== Provided data ==

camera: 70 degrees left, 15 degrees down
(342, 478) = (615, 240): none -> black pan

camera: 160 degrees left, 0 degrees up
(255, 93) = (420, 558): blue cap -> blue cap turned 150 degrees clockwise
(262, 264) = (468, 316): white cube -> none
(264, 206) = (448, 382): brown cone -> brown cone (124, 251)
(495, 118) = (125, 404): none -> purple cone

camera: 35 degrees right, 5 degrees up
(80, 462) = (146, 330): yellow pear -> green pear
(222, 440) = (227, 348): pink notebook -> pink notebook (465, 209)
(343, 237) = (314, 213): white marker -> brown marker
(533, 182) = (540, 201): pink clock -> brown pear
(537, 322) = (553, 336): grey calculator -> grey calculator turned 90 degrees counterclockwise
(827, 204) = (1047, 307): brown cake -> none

===
== Provided data ==

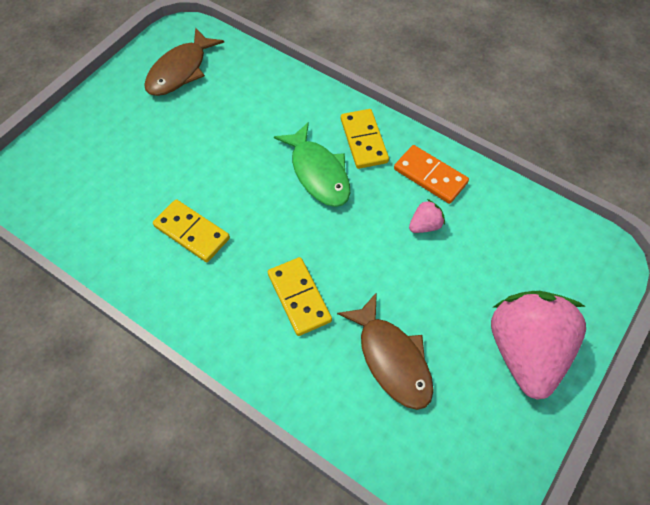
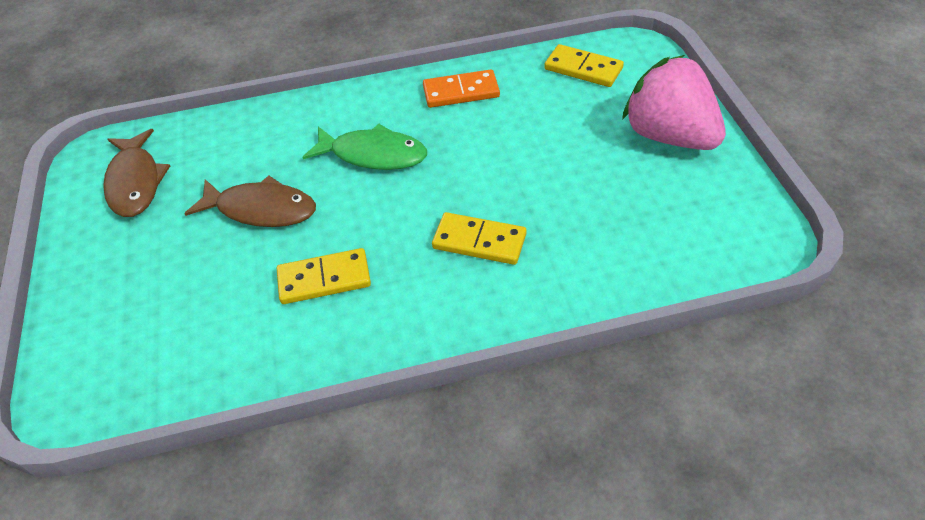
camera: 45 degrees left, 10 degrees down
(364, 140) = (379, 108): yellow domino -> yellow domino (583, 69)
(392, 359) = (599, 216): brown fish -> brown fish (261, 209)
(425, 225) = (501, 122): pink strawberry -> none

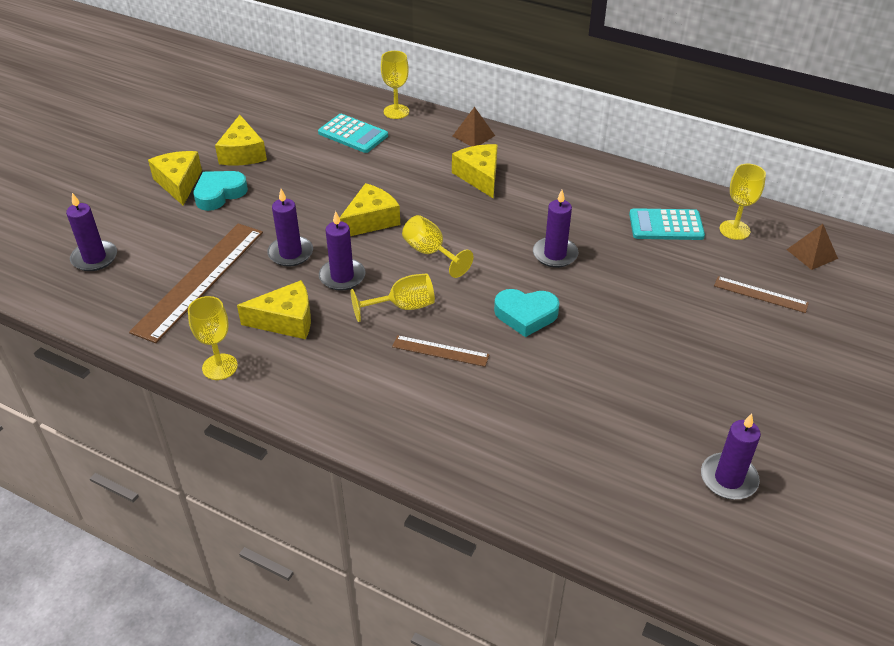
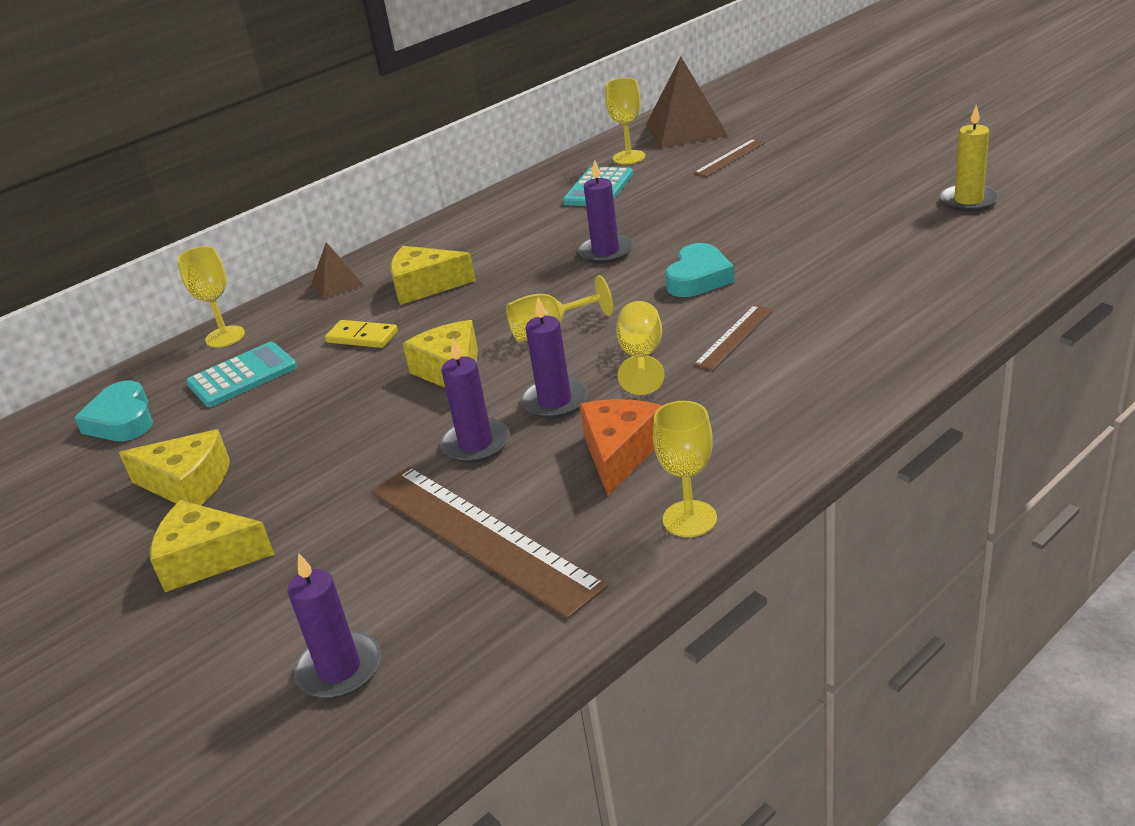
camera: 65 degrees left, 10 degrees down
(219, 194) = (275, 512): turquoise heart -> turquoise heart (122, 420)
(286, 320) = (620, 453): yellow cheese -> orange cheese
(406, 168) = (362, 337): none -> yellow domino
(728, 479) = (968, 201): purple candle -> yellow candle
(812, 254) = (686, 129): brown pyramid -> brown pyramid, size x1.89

===

What needs to be done> The entries above hold the needed span. Transcribe exactly the lines from the one with "camera: 35 degrees right, 5 degrees up" to the one with "(827, 204) = (1047, 307): brown cake -> none", both included.

Solution to the exercise>
camera: 35 degrees right, 5 degrees up
(80, 462) = (146, 330): yellow pear -> green pear
(222, 440) = (227, 348): pink notebook -> pink notebook (465, 209)
(343, 237) = (314, 213): white marker -> brown marker
(533, 182) = (540, 201): pink clock -> brown pear
(537, 322) = (553, 336): grey calculator -> grey calculator turned 90 degrees counterclockwise
(827, 204) = (1047, 307): brown cake -> none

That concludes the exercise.